### Data items:
-- -- --

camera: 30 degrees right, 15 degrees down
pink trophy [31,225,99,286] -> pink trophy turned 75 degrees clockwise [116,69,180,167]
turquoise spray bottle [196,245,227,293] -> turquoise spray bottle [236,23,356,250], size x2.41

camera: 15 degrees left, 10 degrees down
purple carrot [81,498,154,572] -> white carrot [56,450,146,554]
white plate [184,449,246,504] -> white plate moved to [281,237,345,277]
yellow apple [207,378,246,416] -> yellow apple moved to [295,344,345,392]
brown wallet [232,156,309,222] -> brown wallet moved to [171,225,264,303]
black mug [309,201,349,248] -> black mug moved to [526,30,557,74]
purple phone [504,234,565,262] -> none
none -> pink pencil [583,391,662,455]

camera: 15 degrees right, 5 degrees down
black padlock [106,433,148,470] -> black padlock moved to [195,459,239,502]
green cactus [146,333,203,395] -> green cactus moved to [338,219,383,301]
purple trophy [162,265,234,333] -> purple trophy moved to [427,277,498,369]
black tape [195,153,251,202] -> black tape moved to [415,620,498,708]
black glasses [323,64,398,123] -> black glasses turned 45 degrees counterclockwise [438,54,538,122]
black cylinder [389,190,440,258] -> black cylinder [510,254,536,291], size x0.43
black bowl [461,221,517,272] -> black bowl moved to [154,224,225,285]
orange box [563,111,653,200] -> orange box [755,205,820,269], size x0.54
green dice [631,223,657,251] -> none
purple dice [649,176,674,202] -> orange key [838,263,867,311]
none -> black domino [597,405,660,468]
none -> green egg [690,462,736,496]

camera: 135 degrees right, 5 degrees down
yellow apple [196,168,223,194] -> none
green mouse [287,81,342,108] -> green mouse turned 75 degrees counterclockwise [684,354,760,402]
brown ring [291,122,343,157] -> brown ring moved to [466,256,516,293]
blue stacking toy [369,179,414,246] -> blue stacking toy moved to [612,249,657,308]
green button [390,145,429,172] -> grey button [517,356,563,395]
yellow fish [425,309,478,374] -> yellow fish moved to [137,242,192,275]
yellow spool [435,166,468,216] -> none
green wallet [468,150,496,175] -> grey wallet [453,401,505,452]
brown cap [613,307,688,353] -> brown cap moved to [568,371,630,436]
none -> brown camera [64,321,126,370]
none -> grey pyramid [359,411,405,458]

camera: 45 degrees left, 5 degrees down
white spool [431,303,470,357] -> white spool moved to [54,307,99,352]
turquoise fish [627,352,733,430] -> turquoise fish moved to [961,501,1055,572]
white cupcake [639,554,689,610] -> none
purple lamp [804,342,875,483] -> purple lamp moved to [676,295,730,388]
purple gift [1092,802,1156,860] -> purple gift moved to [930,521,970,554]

-- -- --

### EXERCISE:
The records above are to be set down again exactly as written.

### EXERCISE OUTPUT:
camera: 30 degrees right, 15 degrees down
pink trophy [31,225,99,286] -> pink trophy turned 75 degrees clockwise [116,69,180,167]
turquoise spray bottle [196,245,227,293] -> turquoise spray bottle [236,23,356,250], size x2.41

camera: 15 degrees left, 10 degrees down
purple carrot [81,498,154,572] -> white carrot [56,450,146,554]
white plate [184,449,246,504] -> white plate moved to [281,237,345,277]
yellow apple [207,378,246,416] -> yellow apple moved to [295,344,345,392]
brown wallet [232,156,309,222] -> brown wallet moved to [171,225,264,303]
black mug [309,201,349,248] -> black mug moved to [526,30,557,74]
purple phone [504,234,565,262] -> none
none -> pink pencil [583,391,662,455]

camera: 15 degrees right, 5 degrees down
black padlock [106,433,148,470] -> black padlock moved to [195,459,239,502]
green cactus [146,333,203,395] -> green cactus moved to [338,219,383,301]
purple trophy [162,265,234,333] -> purple trophy moved to [427,277,498,369]
black tape [195,153,251,202] -> black tape moved to [415,620,498,708]
black glasses [323,64,398,123] -> black glasses turned 45 degrees counterclockwise [438,54,538,122]
black cylinder [389,190,440,258] -> black cylinder [510,254,536,291], size x0.43
black bowl [461,221,517,272] -> black bowl moved to [154,224,225,285]
orange box [563,111,653,200] -> orange box [755,205,820,269], size x0.54
green dice [631,223,657,251] -> none
purple dice [649,176,674,202] -> orange key [838,263,867,311]
none -> black domino [597,405,660,468]
none -> green egg [690,462,736,496]

camera: 135 degrees right, 5 degrees down
yellow apple [196,168,223,194] -> none
green mouse [287,81,342,108] -> green mouse turned 75 degrees counterclockwise [684,354,760,402]
brown ring [291,122,343,157] -> brown ring moved to [466,256,516,293]
blue stacking toy [369,179,414,246] -> blue stacking toy moved to [612,249,657,308]
green button [390,145,429,172] -> grey button [517,356,563,395]
yellow fish [425,309,478,374] -> yellow fish moved to [137,242,192,275]
yellow spool [435,166,468,216] -> none
green wallet [468,150,496,175] -> grey wallet [453,401,505,452]
brown cap [613,307,688,353] -> brown cap moved to [568,371,630,436]
none -> brown camera [64,321,126,370]
none -> grey pyramid [359,411,405,458]

camera: 45 degrees left, 5 degrees down
white spool [431,303,470,357] -> white spool moved to [54,307,99,352]
turquoise fish [627,352,733,430] -> turquoise fish moved to [961,501,1055,572]
white cupcake [639,554,689,610] -> none
purple lamp [804,342,875,483] -> purple lamp moved to [676,295,730,388]
purple gift [1092,802,1156,860] -> purple gift moved to [930,521,970,554]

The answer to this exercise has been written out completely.